Scene image comparisons:
--------------------------------------------------

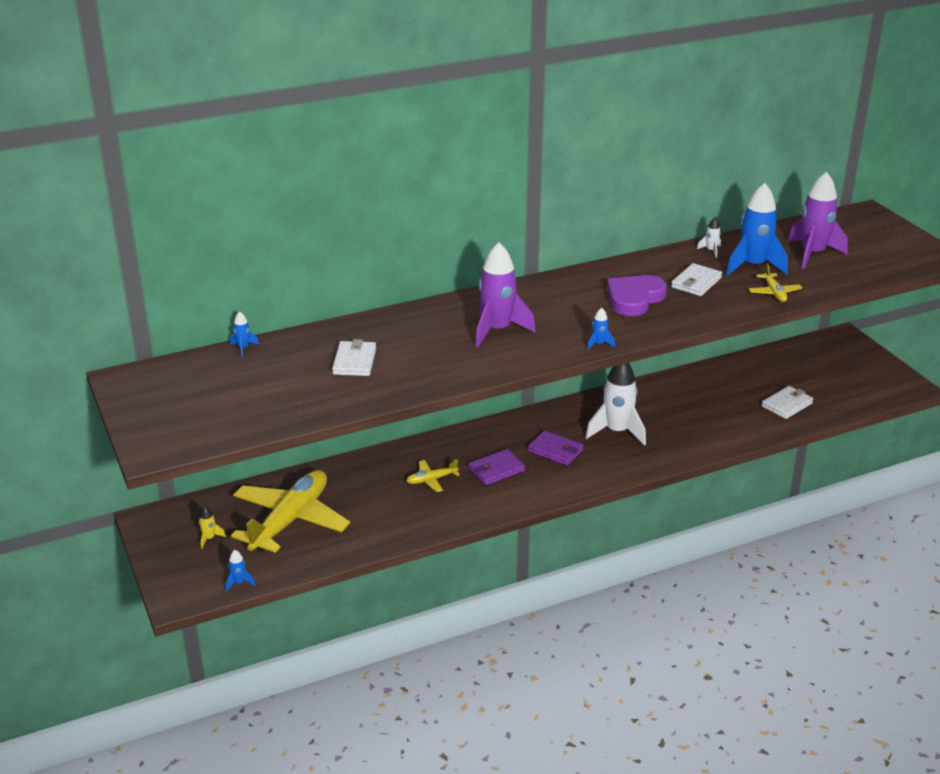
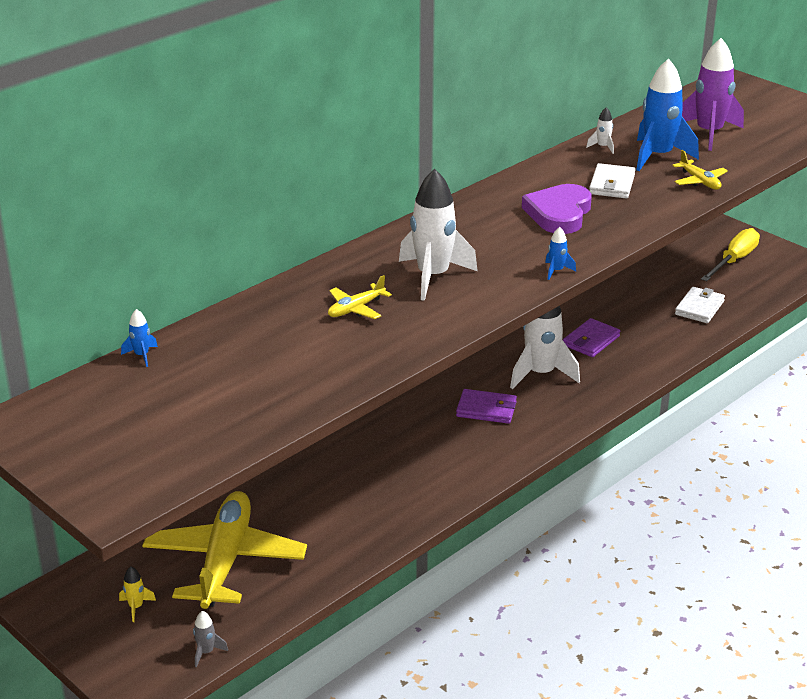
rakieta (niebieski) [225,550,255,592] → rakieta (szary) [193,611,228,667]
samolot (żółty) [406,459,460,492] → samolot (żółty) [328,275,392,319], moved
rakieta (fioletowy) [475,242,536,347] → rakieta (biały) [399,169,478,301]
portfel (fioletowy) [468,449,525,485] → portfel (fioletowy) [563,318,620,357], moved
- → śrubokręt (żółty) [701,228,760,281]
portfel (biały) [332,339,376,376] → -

--------------------------------------------------

Problem to work on:
Return every line of the data above in which "portfel" appears.

Expected output:
portfel (fioletowy) [468,449,525,485] → portfel (fioletowy) [563,318,620,357], moved
portfel (biały) [332,339,376,376] → -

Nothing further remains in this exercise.